About this exercise: An exact reproduction of the lines from the one with "LIGHT3 pin OUT: none -> D2" to the end of the data below is required. No other lines may be included.

[Version difference data]

**********

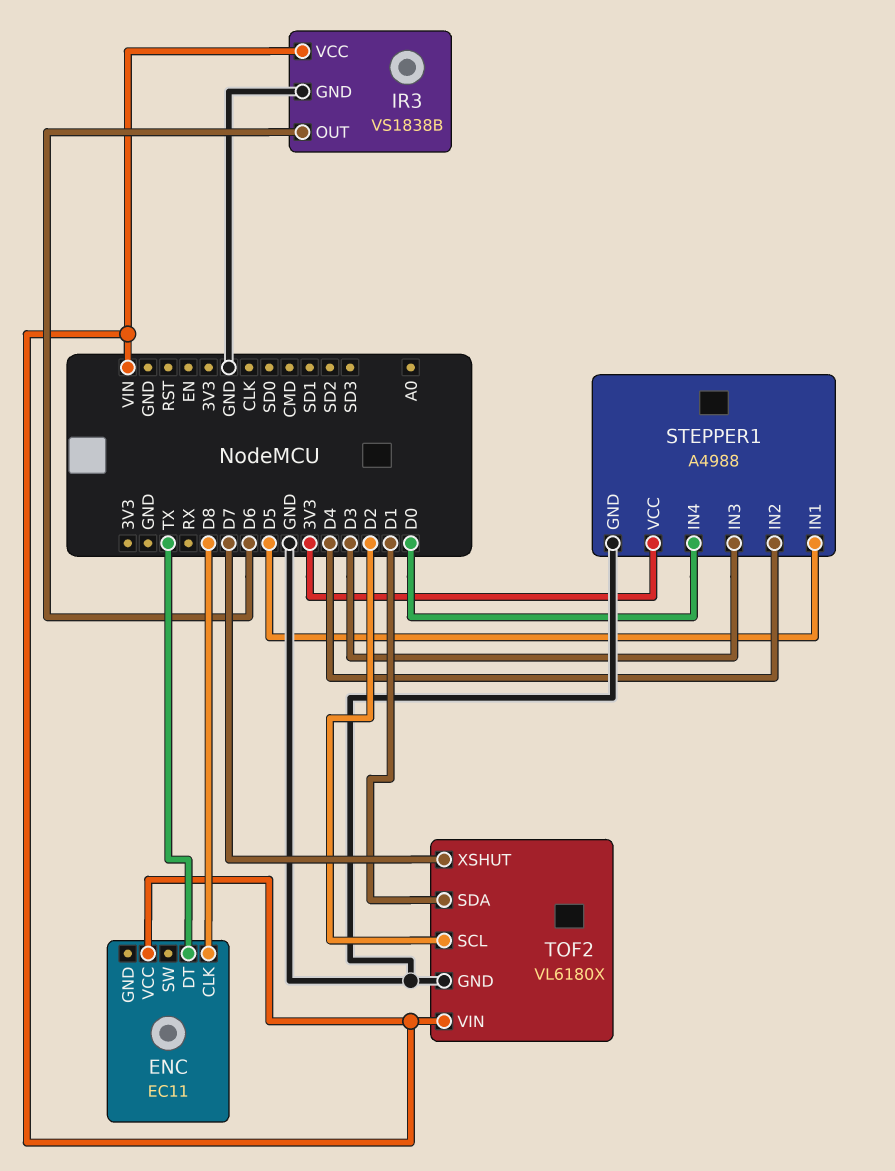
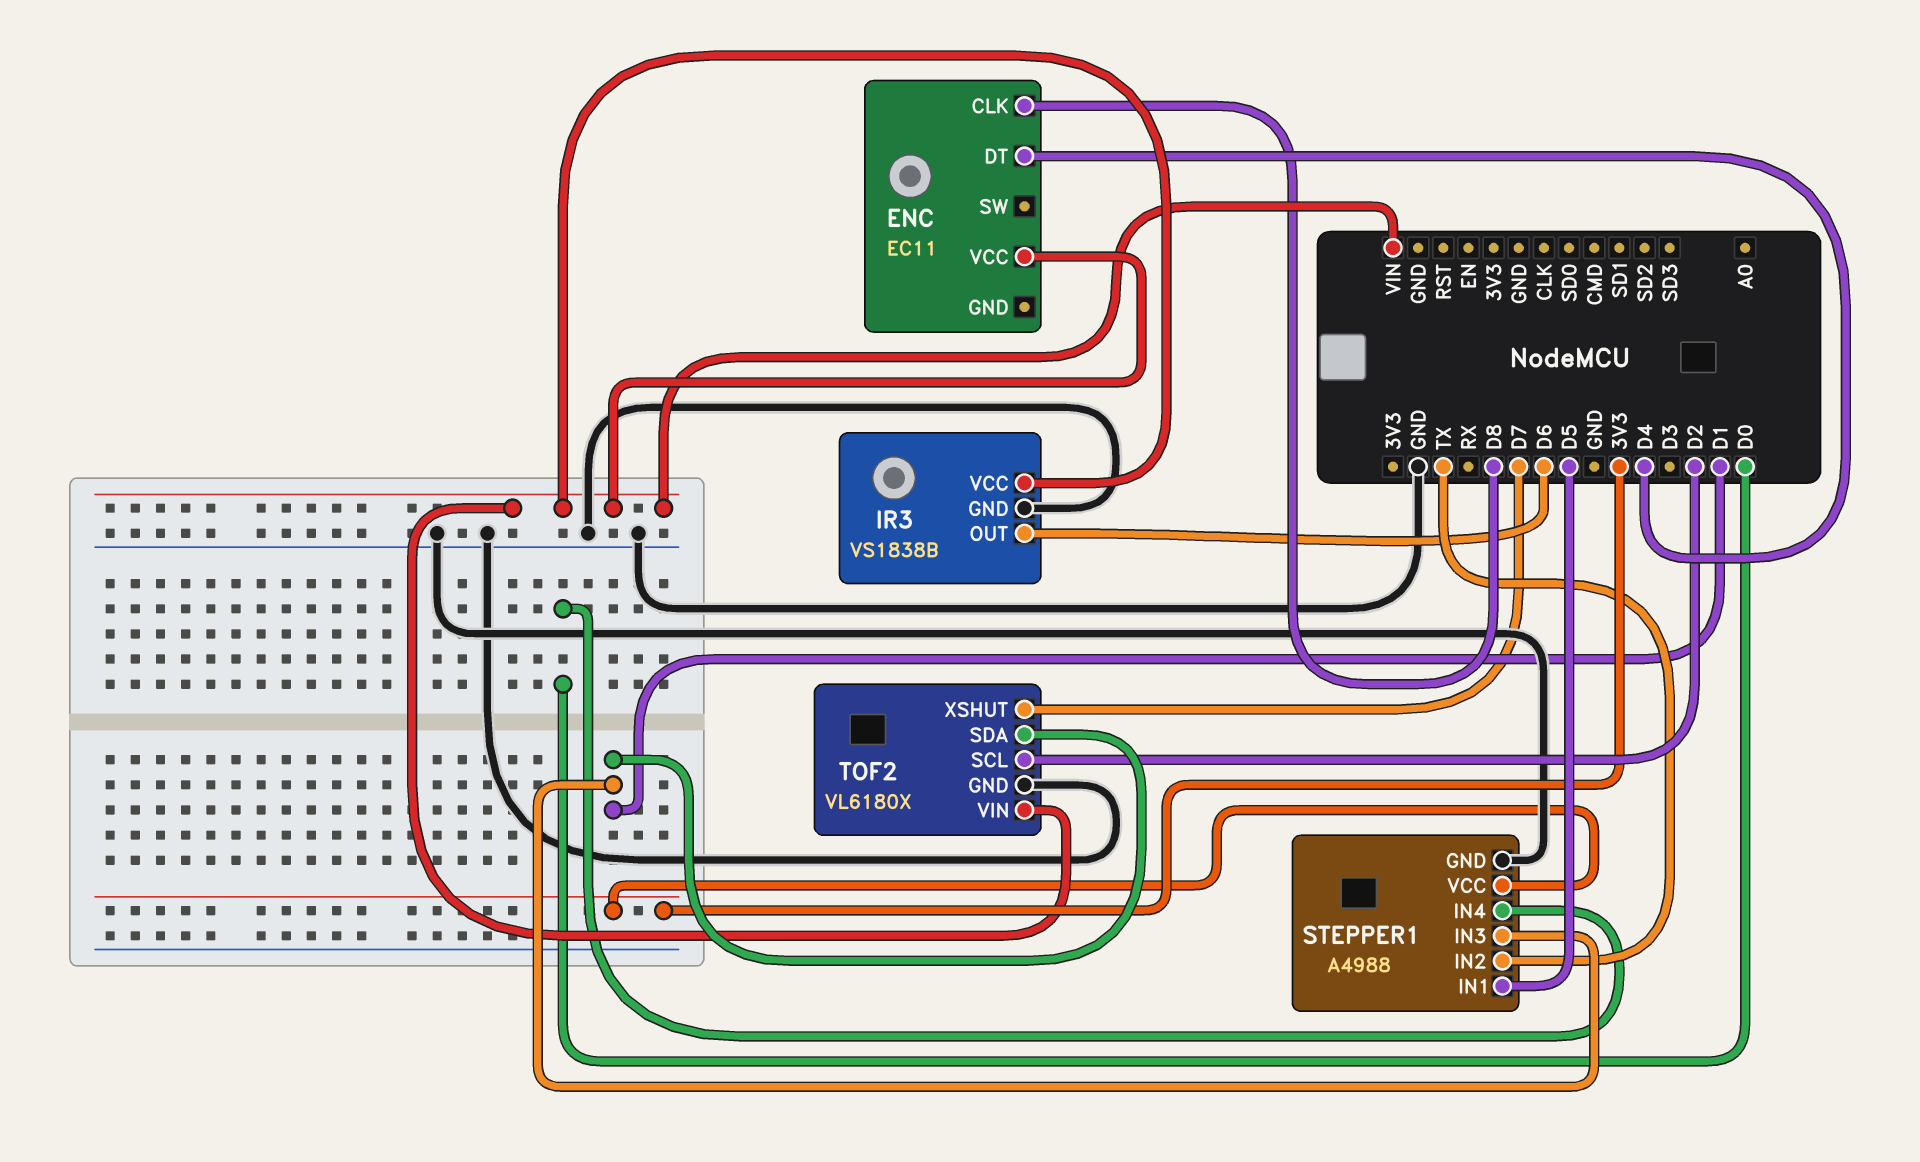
ENC pin DT: TX -> D4
STEPPER1 pin IN2: D4 -> TX
STEPPER1 pin IN3: D3 -> D1

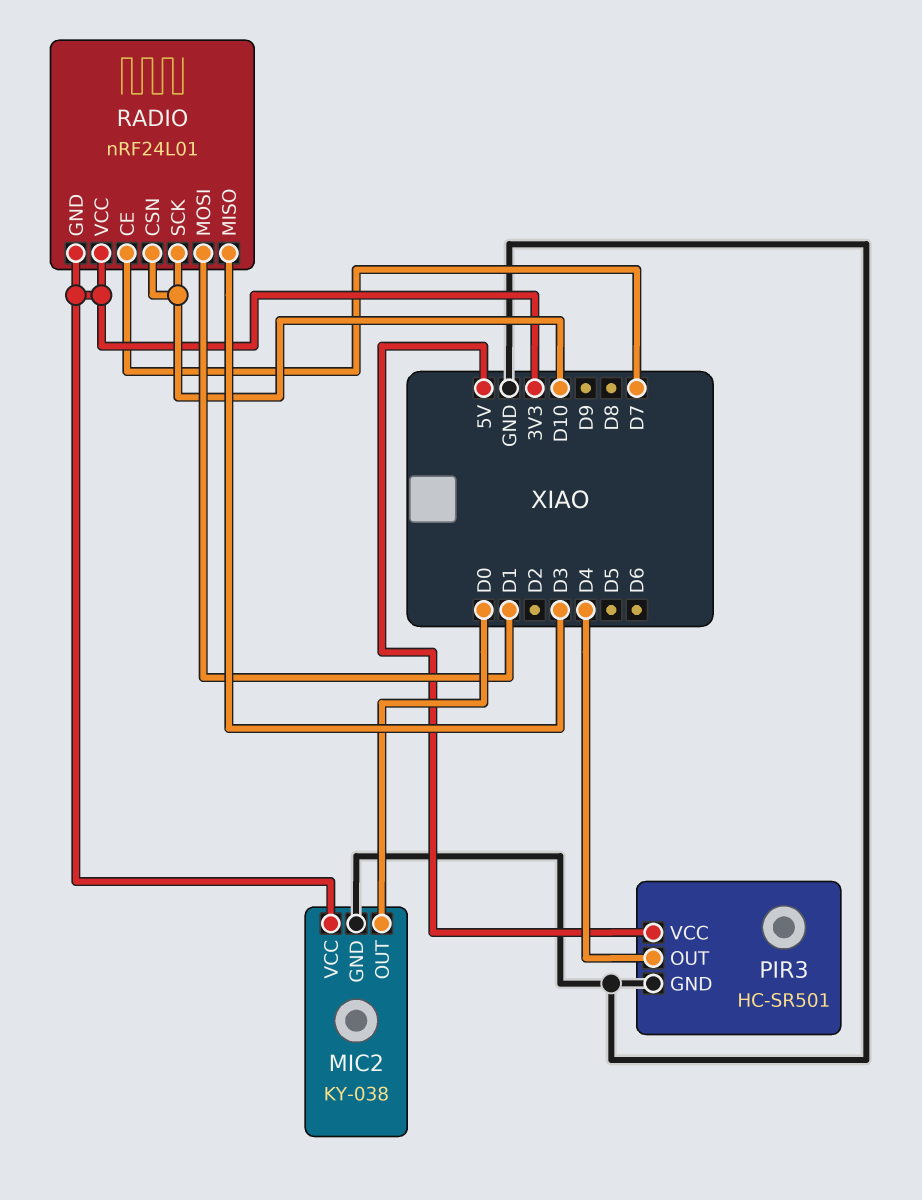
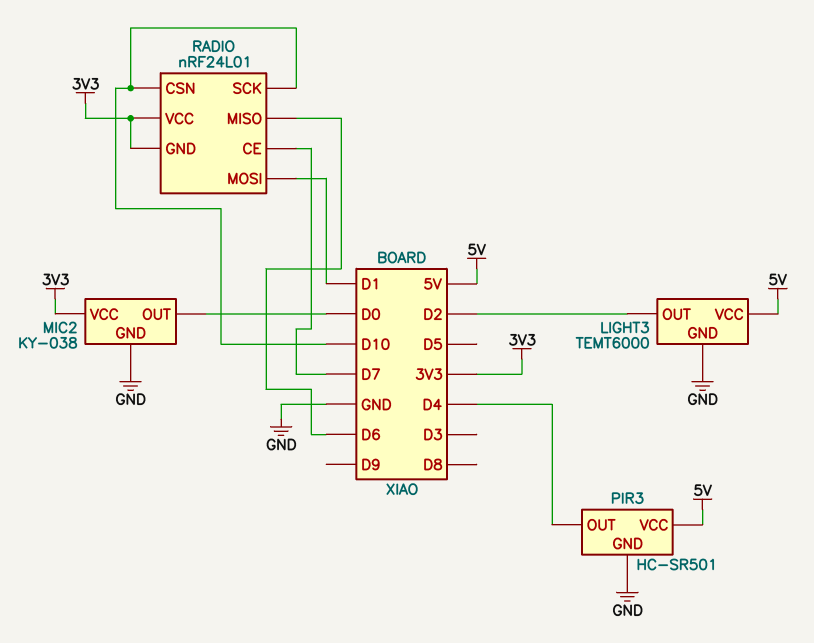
LIGHT3: none -> TEMT6000
LIGHT3 pin GND: none -> GND
LIGHT3 pin OUT: none -> D2
LIGHT3 pin VCC: none -> 5V
RADIO pin MISO: D3 -> D6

**********

Answer for the task:
LIGHT3 pin OUT: none -> D2
LIGHT3 pin VCC: none -> 5V
RADIO pin MISO: D3 -> D6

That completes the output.